• **Task to carry out**:
From the records below, copy every line that contains the word "objects".

• **Excerpted records**:
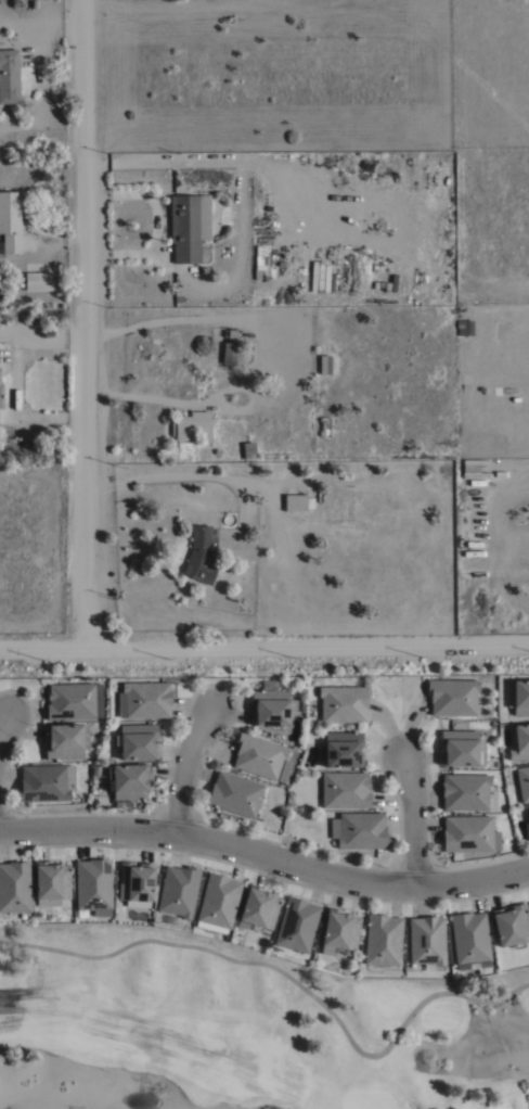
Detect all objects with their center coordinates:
building: (9, 77)
building: (10, 222)
road: (155, 224)
building: (188, 226)
building: (37, 281)
road: (87, 323)
building: (464, 328)
building: (230, 353)
building: (324, 365)
road: (16, 385)
building: (1, 396)
building: (191, 426)
building: (324, 427)
building: (248, 451)
building: (473, 469)
building: (297, 503)
building: (201, 557)
road: (264, 646)
building: (452, 696)
building: (520, 696)
building: (147, 699)
building: (72, 701)
building: (343, 703)
building: (270, 707)
road: (2, 721)
building: (65, 740)
building: (137, 741)
building: (520, 742)
building: (459, 746)
building: (341, 749)
building: (260, 757)
road: (184, 772)
building: (129, 781)
building: (45, 782)
building: (523, 782)
building: (344, 789)
building: (465, 791)
building: (234, 794)
building: (527, 817)
road: (412, 823)
building: (359, 830)
building: (469, 833)
road: (265, 859)
building: (136, 882)
building: (52, 885)
building: (14, 887)
building: (93, 887)
building: (178, 890)
building: (218, 901)
building: (258, 908)
building: (296, 924)
building: (511, 926)
building: (338, 932)
building: (426, 940)
building: (469, 940)
building: (382, 941)
park: (245, 1031)

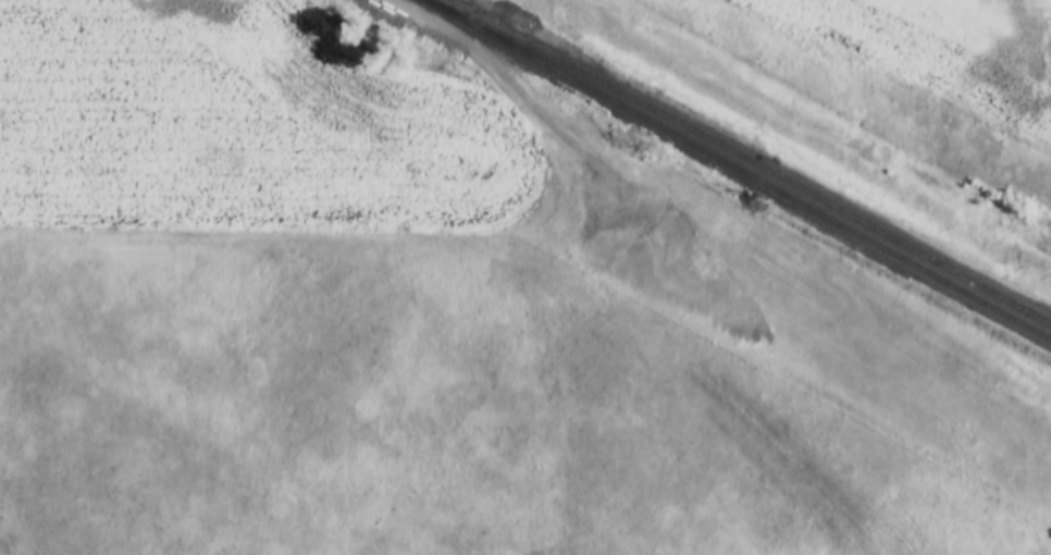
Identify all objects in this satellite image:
road: (475, 50)
railway: (742, 158)
railway: (737, 170)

• **Answer box**:
Detect all objects with their center coordinates:
Identify all objects in this satellite image:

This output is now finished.